== WRITTEN PROBLEM ==
Please copy the entries starting at the line containing "dish (840, 929)" and ending at the line containing "tarried (639, 1026)", swapping "center" for "middle" and leaving all else unchanged.

== SUPPLIED MATERIAL ==
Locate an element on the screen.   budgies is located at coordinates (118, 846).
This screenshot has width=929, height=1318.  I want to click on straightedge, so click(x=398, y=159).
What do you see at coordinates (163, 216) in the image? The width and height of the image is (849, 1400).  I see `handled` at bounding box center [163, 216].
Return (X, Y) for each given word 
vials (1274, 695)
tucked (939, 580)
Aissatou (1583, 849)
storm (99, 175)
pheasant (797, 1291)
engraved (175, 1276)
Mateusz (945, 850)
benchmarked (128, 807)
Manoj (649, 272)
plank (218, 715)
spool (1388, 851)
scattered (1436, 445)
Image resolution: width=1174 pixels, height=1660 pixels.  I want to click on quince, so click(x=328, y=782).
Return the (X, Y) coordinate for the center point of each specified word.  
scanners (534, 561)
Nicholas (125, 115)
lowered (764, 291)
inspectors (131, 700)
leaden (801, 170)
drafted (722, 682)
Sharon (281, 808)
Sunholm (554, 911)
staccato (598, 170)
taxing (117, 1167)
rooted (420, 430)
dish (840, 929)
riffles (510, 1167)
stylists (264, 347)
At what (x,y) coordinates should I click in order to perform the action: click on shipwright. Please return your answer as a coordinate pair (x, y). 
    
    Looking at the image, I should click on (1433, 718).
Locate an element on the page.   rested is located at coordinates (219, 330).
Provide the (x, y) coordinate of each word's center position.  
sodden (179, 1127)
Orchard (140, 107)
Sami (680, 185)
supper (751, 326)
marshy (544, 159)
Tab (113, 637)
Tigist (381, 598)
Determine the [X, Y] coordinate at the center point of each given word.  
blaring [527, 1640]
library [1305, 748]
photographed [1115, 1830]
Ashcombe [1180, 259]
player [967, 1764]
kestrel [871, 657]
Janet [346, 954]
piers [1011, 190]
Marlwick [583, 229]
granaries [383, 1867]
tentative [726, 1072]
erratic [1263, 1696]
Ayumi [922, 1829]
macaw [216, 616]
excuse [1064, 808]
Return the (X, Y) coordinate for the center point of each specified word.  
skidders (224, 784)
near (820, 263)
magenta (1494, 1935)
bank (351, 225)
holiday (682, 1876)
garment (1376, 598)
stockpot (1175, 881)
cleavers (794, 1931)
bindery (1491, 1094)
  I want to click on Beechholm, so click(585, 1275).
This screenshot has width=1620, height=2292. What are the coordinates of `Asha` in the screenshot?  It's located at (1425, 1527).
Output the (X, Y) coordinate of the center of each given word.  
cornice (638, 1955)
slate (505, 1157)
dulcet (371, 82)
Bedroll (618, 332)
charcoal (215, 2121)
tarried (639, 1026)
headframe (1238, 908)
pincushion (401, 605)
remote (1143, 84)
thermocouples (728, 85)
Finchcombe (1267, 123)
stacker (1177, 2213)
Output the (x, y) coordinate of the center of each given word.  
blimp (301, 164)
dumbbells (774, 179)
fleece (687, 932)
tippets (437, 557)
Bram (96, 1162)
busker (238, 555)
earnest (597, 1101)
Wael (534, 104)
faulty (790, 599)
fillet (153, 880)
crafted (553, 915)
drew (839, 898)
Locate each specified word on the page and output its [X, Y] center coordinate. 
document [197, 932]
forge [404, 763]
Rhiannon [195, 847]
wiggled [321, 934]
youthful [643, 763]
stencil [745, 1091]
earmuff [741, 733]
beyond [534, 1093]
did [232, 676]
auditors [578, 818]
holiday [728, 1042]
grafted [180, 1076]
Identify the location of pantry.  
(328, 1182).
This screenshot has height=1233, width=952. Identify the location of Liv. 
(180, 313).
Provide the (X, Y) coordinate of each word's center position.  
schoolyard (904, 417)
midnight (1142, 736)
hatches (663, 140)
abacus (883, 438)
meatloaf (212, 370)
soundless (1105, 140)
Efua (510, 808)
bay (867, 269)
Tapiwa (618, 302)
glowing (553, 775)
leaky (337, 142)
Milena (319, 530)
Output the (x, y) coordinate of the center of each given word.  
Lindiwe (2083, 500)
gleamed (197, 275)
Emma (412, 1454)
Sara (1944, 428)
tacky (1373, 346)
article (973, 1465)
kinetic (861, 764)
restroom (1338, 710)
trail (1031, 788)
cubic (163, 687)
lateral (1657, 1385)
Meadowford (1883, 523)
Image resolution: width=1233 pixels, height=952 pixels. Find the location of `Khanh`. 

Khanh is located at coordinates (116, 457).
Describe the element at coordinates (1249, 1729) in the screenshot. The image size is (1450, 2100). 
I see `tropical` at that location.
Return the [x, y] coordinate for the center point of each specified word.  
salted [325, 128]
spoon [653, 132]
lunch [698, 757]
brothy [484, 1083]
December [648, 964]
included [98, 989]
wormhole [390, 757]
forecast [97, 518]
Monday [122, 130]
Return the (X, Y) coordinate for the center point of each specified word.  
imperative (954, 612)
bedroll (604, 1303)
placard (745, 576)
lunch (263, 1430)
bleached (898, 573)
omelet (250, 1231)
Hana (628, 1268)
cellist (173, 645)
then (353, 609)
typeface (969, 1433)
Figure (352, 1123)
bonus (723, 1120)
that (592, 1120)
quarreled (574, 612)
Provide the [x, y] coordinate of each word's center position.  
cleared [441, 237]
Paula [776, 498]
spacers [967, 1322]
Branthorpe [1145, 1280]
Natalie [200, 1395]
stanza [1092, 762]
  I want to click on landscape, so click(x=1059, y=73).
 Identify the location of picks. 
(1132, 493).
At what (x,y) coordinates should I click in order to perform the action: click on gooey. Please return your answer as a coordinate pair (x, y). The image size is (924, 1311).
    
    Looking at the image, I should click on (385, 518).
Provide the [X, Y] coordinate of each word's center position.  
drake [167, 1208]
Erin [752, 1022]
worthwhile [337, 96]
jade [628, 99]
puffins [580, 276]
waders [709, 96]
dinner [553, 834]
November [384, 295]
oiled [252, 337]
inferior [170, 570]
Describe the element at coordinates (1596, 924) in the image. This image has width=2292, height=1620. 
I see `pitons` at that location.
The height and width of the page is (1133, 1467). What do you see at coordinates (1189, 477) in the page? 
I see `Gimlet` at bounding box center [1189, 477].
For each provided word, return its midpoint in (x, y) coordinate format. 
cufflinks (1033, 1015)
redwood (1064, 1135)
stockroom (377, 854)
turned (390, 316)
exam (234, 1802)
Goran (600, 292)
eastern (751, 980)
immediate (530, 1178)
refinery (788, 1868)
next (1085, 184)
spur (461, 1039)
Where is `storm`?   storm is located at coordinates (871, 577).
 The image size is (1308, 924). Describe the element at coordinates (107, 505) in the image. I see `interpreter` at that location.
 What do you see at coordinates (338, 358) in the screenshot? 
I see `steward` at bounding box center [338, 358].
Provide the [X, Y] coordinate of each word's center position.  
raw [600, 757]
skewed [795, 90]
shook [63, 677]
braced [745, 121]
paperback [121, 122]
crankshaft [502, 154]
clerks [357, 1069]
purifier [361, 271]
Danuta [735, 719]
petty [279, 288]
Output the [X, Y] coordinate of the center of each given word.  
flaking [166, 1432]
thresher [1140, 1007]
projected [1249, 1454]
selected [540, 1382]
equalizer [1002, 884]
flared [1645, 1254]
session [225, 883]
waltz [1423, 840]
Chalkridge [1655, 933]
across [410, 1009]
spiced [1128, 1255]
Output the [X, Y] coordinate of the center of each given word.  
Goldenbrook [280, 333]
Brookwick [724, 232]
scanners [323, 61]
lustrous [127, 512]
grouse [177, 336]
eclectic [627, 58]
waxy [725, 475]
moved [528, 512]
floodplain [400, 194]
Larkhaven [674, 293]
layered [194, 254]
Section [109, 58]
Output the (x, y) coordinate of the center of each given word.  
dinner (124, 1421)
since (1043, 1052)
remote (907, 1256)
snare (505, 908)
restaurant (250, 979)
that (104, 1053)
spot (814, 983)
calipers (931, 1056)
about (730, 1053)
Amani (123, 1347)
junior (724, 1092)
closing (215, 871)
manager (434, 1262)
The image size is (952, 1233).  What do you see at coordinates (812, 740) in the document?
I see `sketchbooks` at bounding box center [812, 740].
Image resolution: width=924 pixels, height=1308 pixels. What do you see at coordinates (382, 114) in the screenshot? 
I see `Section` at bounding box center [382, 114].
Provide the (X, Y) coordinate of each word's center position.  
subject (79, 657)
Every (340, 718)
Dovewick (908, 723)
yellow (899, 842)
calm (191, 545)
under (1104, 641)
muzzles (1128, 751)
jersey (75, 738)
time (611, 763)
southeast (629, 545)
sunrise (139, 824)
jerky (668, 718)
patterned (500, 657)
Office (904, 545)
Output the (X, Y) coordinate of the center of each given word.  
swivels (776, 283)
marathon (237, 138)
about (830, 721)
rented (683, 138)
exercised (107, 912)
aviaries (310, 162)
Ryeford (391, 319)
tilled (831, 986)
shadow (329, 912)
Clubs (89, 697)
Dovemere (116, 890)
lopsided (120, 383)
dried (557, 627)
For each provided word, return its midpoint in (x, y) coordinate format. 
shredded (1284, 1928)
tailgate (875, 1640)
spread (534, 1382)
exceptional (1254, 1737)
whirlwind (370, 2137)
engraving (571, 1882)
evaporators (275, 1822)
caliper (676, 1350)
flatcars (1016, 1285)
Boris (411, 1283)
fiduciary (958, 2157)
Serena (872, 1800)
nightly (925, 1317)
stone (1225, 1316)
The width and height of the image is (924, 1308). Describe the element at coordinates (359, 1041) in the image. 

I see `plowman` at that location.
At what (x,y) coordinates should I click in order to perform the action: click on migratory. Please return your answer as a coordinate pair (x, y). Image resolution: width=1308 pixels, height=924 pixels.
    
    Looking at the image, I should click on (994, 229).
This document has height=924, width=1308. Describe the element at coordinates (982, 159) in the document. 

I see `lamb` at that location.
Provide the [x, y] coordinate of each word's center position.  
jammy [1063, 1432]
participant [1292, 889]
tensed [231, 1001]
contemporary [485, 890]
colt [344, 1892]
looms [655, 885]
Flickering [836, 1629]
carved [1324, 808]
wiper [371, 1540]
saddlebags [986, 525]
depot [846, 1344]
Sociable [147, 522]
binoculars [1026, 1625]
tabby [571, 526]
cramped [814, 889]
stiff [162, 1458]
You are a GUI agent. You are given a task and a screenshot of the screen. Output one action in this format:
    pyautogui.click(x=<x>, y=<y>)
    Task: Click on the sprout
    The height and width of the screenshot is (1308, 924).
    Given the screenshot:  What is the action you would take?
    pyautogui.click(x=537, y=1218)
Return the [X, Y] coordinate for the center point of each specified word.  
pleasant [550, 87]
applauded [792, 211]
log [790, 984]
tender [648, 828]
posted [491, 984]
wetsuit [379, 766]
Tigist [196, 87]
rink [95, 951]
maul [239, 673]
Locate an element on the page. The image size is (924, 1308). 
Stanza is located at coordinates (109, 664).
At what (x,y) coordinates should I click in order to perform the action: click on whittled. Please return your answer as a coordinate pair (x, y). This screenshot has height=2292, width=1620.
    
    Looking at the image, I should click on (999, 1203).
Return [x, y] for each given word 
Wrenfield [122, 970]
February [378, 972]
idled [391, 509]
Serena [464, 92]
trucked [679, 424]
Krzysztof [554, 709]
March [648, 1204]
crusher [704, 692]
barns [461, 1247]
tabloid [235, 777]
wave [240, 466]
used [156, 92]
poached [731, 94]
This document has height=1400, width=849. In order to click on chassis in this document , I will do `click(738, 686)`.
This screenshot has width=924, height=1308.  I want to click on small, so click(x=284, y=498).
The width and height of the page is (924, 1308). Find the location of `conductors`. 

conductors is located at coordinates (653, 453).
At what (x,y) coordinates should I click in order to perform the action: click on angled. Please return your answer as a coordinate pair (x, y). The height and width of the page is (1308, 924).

== CORRECT OUTPUT ==
dish (840, 929)
riffles (510, 1167)
stylists (264, 347)
At what (x,y) coordinates should I click in order to perform the action: click on shipwright. Please return your answer as a coordinate pair (x, y). 
    
    Looking at the image, I should click on (1433, 718).
Locate an element on the page.   rested is located at coordinates (219, 330).
Provide the (x, y) coordinate of each word's middle position.  
sodden (179, 1127)
Orchard (140, 107)
Sami (680, 185)
supper (751, 326)
marshy (544, 159)
Tab (113, 637)
Tigist (381, 598)
Determine the [X, Y] coordinate at the middle point of each given word.  
blaring [527, 1640]
library [1305, 748]
photographed [1115, 1830]
Ashcombe [1180, 259]
player [967, 1764]
kestrel [871, 657]
Janet [346, 954]
piers [1011, 190]
Marlwick [583, 229]
granaries [383, 1867]
tentative [726, 1072]
erratic [1263, 1696]
Ayumi [922, 1829]
macaw [216, 616]
excuse [1064, 808]
Return the (X, Y) coordinate for the middle point of each specified word.  
skidders (224, 784)
near (820, 263)
magenta (1494, 1935)
bank (351, 225)
holiday (682, 1876)
garment (1376, 598)
stockpot (1175, 881)
cleavers (794, 1931)
bindery (1491, 1094)
  I want to click on Beechholm, so click(585, 1275).
This screenshot has width=1620, height=2292. What are the coordinates of `Asha` in the screenshot?  It's located at (1425, 1527).
Output the (X, Y) coordinate of the middle of each given word.  
cornice (638, 1955)
slate (505, 1157)
dulcet (371, 82)
Bedroll (618, 332)
charcoal (215, 2121)
tarried (639, 1026)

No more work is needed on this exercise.